## [DATA UNDER STUDY]
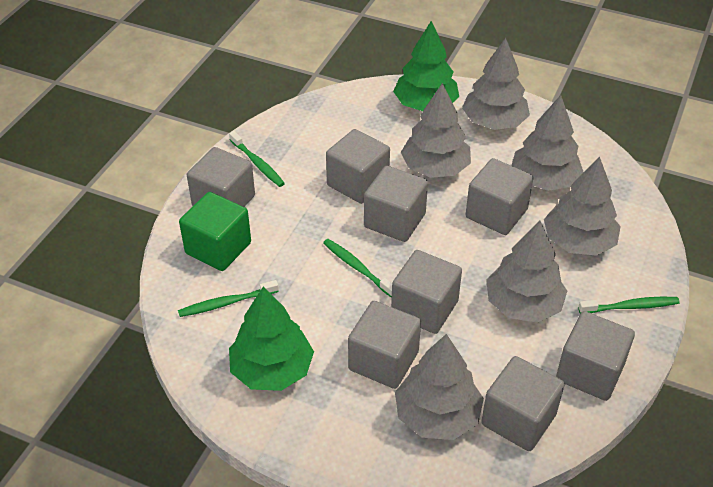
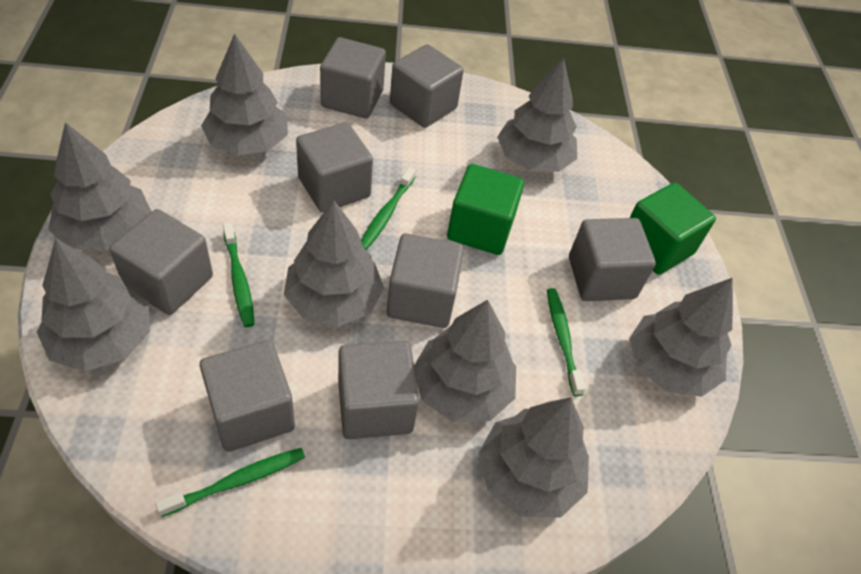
green cube: 1 -> 2
green tree: 2 -> 0
grey tree: 6 -> 8

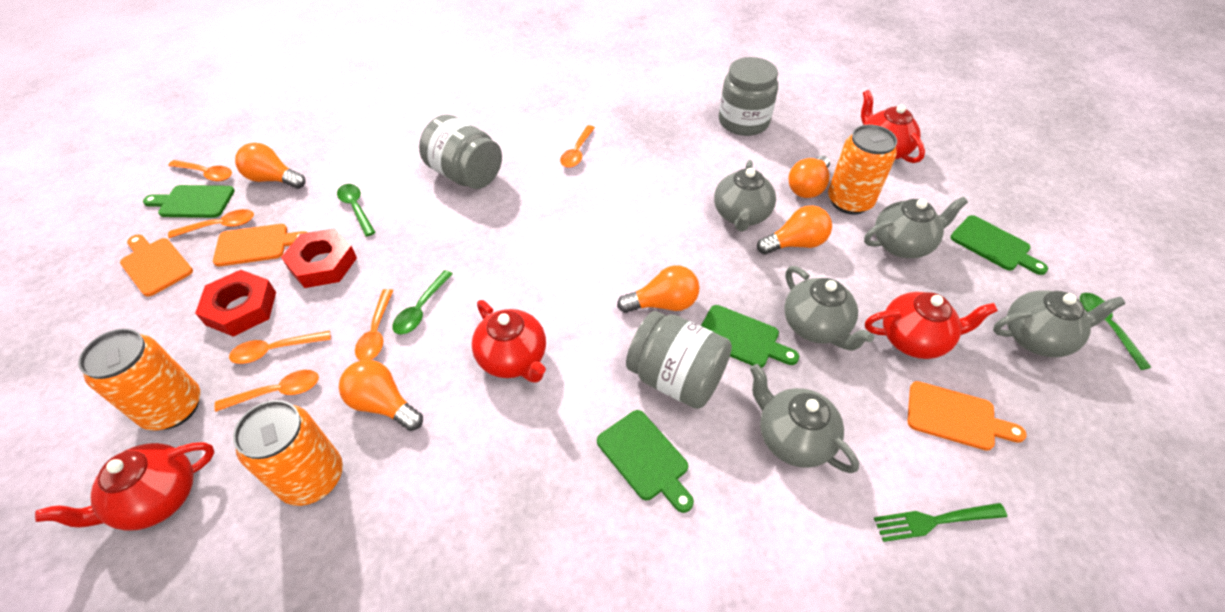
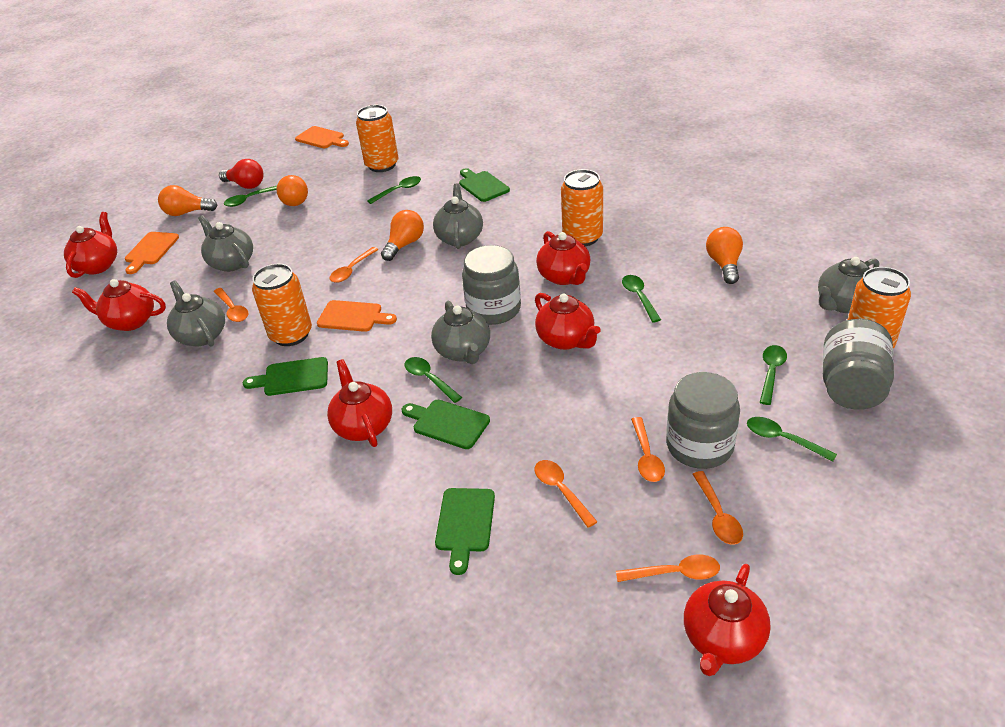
green fork: 1 -> 0
green spoon: 3 -> 6
orange can: 3 -> 4
orange light bulb: 5 -> 4
red light bulb: 0 -> 1
red nut: 2 -> 0
red teapot: 4 -> 6

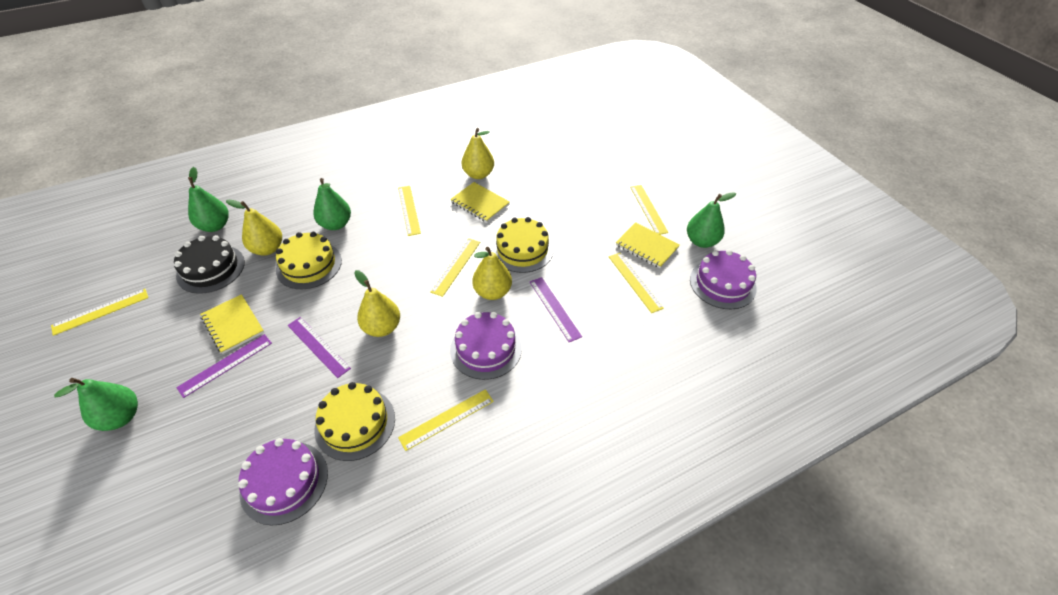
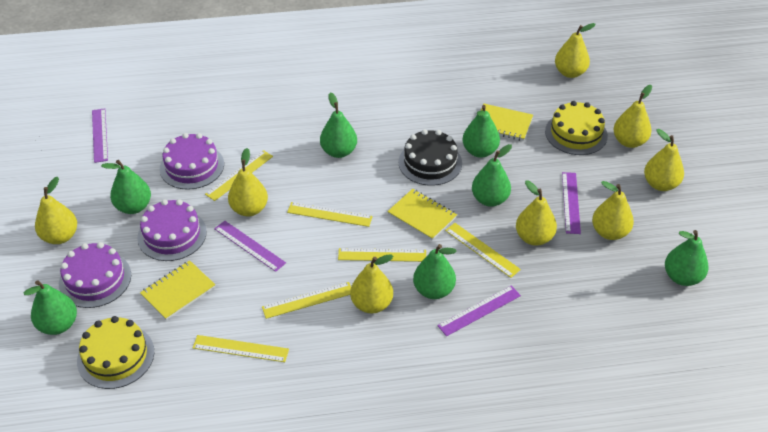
green pear: 4 -> 7
purple ruler: 3 -> 4
yellow cake: 3 -> 2
yellow pear: 4 -> 8

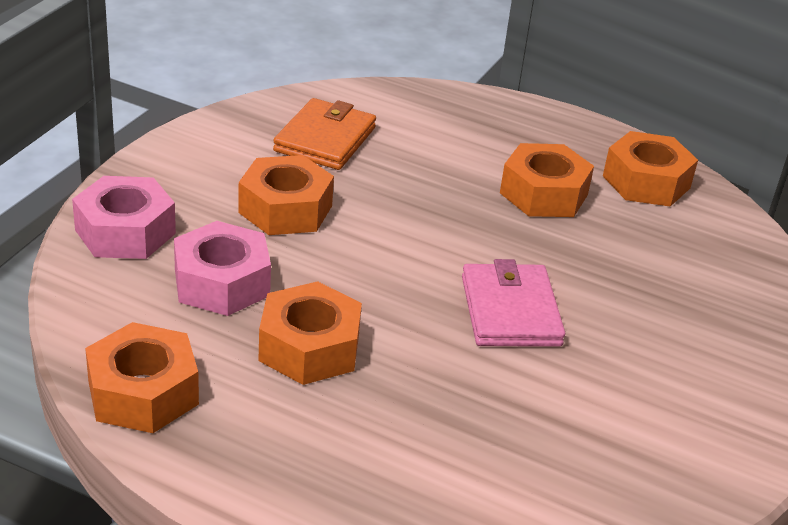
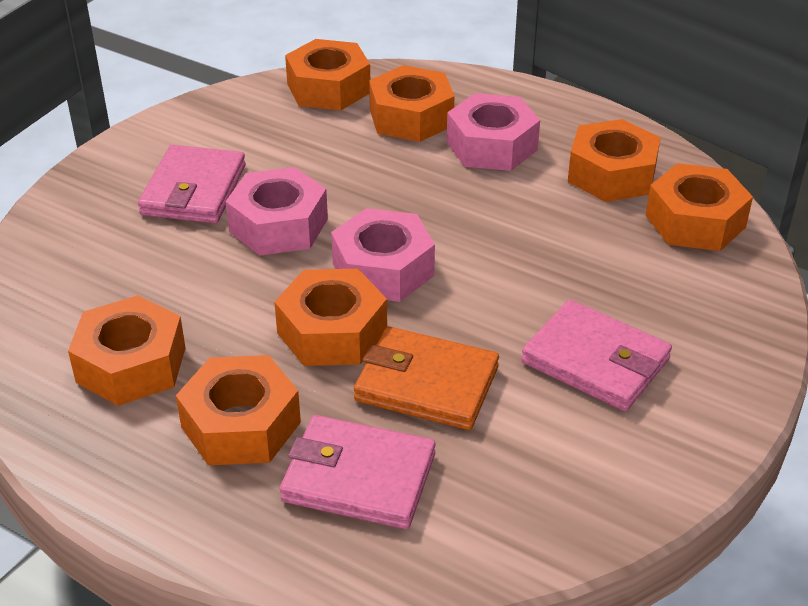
orange nut: 5 -> 7
pink nut: 2 -> 3
pink wallet: 1 -> 3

## [WHAT YOU HAVE TO DO]
After removing the pictures, transcribe the listing above exactly.

## [THE ANSWER]
green cube: 1 -> 2
green tree: 2 -> 0
grey tree: 6 -> 8

green fork: 1 -> 0
green spoon: 3 -> 6
orange can: 3 -> 4
orange light bulb: 5 -> 4
red light bulb: 0 -> 1
red nut: 2 -> 0
red teapot: 4 -> 6

green pear: 4 -> 7
purple ruler: 3 -> 4
yellow cake: 3 -> 2
yellow pear: 4 -> 8

orange nut: 5 -> 7
pink nut: 2 -> 3
pink wallet: 1 -> 3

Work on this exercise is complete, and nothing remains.